### Goal of the exercise
Output exactly the lines below, starting with the line that has "yellow plate C5" and going on through the line that has "purple brick E2:E3 level 2 -> none", both included, and no other lines.

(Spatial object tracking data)
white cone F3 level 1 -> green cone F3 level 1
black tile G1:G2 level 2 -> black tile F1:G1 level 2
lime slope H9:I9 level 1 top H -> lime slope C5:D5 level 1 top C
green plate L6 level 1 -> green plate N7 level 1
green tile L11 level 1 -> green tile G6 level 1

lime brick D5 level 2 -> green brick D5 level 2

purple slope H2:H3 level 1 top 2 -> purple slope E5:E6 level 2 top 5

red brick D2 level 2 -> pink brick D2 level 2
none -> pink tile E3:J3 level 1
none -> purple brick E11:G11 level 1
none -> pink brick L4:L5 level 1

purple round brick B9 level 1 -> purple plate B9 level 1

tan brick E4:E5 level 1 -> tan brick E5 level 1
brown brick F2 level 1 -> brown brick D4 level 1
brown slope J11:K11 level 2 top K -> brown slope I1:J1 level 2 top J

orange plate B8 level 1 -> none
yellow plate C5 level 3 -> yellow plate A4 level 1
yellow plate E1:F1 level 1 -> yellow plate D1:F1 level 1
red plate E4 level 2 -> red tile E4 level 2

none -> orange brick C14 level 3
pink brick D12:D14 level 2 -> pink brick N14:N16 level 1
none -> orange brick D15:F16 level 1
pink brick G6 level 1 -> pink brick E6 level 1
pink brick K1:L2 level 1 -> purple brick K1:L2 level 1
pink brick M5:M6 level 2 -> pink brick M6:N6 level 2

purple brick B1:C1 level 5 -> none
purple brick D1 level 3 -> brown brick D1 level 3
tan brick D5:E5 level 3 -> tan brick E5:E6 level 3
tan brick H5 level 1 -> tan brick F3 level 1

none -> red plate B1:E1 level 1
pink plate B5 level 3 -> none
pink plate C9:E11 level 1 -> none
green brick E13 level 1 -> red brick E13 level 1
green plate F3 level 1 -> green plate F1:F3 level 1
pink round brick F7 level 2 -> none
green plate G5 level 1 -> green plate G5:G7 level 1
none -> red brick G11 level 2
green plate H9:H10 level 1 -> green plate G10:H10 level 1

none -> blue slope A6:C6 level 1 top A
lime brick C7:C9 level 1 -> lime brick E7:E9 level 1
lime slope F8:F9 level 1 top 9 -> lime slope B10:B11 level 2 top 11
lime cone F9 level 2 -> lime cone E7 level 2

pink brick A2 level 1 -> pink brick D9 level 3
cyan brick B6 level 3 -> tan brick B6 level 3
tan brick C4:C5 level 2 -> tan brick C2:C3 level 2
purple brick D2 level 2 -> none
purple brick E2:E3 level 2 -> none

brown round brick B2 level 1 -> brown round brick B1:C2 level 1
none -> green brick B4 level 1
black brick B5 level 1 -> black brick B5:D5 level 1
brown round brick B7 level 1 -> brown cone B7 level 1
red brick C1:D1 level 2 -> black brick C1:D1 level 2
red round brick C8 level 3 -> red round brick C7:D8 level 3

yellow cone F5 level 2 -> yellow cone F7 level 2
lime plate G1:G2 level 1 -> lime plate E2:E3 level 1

### Task answer
yellow plate C5 level 3 -> yellow plate A4 level 1
yellow plate E1:F1 level 1 -> yellow plate D1:F1 level 1
red plate E4 level 2 -> red tile E4 level 2

none -> orange brick C14 level 3
pink brick D12:D14 level 2 -> pink brick N14:N16 level 1
none -> orange brick D15:F16 level 1
pink brick G6 level 1 -> pink brick E6 level 1
pink brick K1:L2 level 1 -> purple brick K1:L2 level 1
pink brick M5:M6 level 2 -> pink brick M6:N6 level 2

purple brick B1:C1 level 5 -> none
purple brick D1 level 3 -> brown brick D1 level 3
tan brick D5:E5 level 3 -> tan brick E5:E6 level 3
tan brick H5 level 1 -> tan brick F3 level 1

none -> red plate B1:E1 level 1
pink plate B5 level 3 -> none
pink plate C9:E11 level 1 -> none
green brick E13 level 1 -> red brick E13 level 1
green plate F3 level 1 -> green plate F1:F3 level 1
pink round brick F7 level 2 -> none
green plate G5 level 1 -> green plate G5:G7 level 1
none -> red brick G11 level 2
green plate H9:H10 level 1 -> green plate G10:H10 level 1

none -> blue slope A6:C6 level 1 top A
lime brick C7:C9 level 1 -> lime brick E7:E9 level 1
lime slope F8:F9 level 1 top 9 -> lime slope B10:B11 level 2 top 11
lime cone F9 level 2 -> lime cone E7 level 2

pink brick A2 level 1 -> pink brick D9 level 3
cyan brick B6 level 3 -> tan brick B6 level 3
tan brick C4:C5 level 2 -> tan brick C2:C3 level 2
purple brick D2 level 2 -> none
purple brick E2:E3 level 2 -> none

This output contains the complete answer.